# [YOUR OBJECTIVE]
Both the line with "camera: 15 degrees left, 10 degrees down" and the line with "(229, 187) = (256, 191): none -> yellow phone" in the records below must appear in the output, along with every line between them, exactly and with nothing added.

# [SUPPLIED RECORDS]
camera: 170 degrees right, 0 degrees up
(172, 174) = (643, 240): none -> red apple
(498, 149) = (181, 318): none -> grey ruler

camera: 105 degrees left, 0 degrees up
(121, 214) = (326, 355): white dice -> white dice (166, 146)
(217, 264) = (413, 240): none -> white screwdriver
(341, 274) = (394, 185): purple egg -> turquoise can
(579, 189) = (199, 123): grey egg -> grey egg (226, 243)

---

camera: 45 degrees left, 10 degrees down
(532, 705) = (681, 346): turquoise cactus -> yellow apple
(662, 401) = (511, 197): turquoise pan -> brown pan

--

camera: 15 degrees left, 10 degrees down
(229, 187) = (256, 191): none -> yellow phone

# [EXERCISE ANSWER]
camera: 15 degrees left, 10 degrees down
(229, 187) = (256, 191): none -> yellow phone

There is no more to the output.